TASK INSTRUCTIONS: Below is a listing; restate from it, character for character, the lines beginning at the line holding "orange rolling pin: 0 -> 2" and ending at the line holding "pink soap dispenser: 6 -> 3", both included.

DATA PROVIDED:
-- Opening Marker --
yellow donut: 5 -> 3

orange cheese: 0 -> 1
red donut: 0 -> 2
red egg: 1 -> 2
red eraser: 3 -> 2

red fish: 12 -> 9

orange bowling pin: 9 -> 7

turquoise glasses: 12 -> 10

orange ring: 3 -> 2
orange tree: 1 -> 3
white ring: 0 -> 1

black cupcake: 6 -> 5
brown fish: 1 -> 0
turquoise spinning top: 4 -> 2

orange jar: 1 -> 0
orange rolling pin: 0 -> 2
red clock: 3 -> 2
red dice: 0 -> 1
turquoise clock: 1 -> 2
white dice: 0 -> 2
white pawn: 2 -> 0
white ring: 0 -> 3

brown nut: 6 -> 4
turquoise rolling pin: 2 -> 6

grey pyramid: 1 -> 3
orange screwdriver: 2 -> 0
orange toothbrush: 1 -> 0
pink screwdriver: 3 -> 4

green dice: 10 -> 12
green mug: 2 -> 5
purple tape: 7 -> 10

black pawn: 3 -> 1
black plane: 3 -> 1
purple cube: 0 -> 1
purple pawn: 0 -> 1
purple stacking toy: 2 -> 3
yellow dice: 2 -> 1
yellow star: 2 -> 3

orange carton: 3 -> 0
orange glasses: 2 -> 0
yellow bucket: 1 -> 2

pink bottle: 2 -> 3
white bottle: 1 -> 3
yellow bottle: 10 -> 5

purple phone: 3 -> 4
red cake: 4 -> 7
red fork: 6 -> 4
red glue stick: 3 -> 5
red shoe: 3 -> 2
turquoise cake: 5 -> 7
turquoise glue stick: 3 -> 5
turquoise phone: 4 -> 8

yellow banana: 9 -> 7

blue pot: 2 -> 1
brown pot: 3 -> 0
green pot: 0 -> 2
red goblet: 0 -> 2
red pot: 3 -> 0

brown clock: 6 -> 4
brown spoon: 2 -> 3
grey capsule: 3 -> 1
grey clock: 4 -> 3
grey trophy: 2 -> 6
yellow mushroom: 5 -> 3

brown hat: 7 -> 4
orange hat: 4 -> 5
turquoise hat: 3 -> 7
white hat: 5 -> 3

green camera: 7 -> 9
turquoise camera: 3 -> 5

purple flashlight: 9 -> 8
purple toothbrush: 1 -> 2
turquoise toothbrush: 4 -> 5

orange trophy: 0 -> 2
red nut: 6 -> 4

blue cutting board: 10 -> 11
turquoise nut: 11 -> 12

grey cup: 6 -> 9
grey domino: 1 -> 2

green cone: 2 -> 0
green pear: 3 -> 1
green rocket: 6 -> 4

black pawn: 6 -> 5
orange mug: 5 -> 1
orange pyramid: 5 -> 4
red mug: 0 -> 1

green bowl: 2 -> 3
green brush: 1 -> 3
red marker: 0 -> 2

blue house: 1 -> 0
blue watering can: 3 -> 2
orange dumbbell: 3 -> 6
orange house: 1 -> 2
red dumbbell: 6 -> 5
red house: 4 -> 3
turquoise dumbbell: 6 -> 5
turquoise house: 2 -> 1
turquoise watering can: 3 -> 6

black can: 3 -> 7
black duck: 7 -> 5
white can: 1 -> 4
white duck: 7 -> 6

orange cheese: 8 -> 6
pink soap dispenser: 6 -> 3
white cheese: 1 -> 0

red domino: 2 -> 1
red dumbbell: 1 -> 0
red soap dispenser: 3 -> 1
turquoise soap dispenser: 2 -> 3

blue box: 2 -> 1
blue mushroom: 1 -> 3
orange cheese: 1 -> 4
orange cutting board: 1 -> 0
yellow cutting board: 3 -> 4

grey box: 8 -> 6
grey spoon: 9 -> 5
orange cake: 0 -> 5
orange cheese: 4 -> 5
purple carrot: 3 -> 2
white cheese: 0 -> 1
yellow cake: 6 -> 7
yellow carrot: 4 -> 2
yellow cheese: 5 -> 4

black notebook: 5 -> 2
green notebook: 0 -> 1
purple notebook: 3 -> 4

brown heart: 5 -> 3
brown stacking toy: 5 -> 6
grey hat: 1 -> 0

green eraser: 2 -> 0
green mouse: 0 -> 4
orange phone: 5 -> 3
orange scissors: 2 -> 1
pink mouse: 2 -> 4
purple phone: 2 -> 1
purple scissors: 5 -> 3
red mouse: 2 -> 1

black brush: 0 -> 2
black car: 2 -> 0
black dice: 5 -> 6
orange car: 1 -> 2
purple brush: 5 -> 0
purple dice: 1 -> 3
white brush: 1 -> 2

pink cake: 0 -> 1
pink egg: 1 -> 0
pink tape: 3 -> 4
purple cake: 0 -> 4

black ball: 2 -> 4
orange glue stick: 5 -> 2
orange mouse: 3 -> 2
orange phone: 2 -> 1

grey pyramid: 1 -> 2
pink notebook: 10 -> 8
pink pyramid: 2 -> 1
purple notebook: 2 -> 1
-- Closing Marker --
ANSWER SECTION:
orange rolling pin: 0 -> 2
red clock: 3 -> 2
red dice: 0 -> 1
turquoise clock: 1 -> 2
white dice: 0 -> 2
white pawn: 2 -> 0
white ring: 0 -> 3

brown nut: 6 -> 4
turquoise rolling pin: 2 -> 6

grey pyramid: 1 -> 3
orange screwdriver: 2 -> 0
orange toothbrush: 1 -> 0
pink screwdriver: 3 -> 4

green dice: 10 -> 12
green mug: 2 -> 5
purple tape: 7 -> 10

black pawn: 3 -> 1
black plane: 3 -> 1
purple cube: 0 -> 1
purple pawn: 0 -> 1
purple stacking toy: 2 -> 3
yellow dice: 2 -> 1
yellow star: 2 -> 3

orange carton: 3 -> 0
orange glasses: 2 -> 0
yellow bucket: 1 -> 2

pink bottle: 2 -> 3
white bottle: 1 -> 3
yellow bottle: 10 -> 5

purple phone: 3 -> 4
red cake: 4 -> 7
red fork: 6 -> 4
red glue stick: 3 -> 5
red shoe: 3 -> 2
turquoise cake: 5 -> 7
turquoise glue stick: 3 -> 5
turquoise phone: 4 -> 8

yellow banana: 9 -> 7

blue pot: 2 -> 1
brown pot: 3 -> 0
green pot: 0 -> 2
red goblet: 0 -> 2
red pot: 3 -> 0

brown clock: 6 -> 4
brown spoon: 2 -> 3
grey capsule: 3 -> 1
grey clock: 4 -> 3
grey trophy: 2 -> 6
yellow mushroom: 5 -> 3

brown hat: 7 -> 4
orange hat: 4 -> 5
turquoise hat: 3 -> 7
white hat: 5 -> 3

green camera: 7 -> 9
turquoise camera: 3 -> 5

purple flashlight: 9 -> 8
purple toothbrush: 1 -> 2
turquoise toothbrush: 4 -> 5

orange trophy: 0 -> 2
red nut: 6 -> 4

blue cutting board: 10 -> 11
turquoise nut: 11 -> 12

grey cup: 6 -> 9
grey domino: 1 -> 2

green cone: 2 -> 0
green pear: 3 -> 1
green rocket: 6 -> 4

black pawn: 6 -> 5
orange mug: 5 -> 1
orange pyramid: 5 -> 4
red mug: 0 -> 1

green bowl: 2 -> 3
green brush: 1 -> 3
red marker: 0 -> 2

blue house: 1 -> 0
blue watering can: 3 -> 2
orange dumbbell: 3 -> 6
orange house: 1 -> 2
red dumbbell: 6 -> 5
red house: 4 -> 3
turquoise dumbbell: 6 -> 5
turquoise house: 2 -> 1
turquoise watering can: 3 -> 6

black can: 3 -> 7
black duck: 7 -> 5
white can: 1 -> 4
white duck: 7 -> 6

orange cheese: 8 -> 6
pink soap dispenser: 6 -> 3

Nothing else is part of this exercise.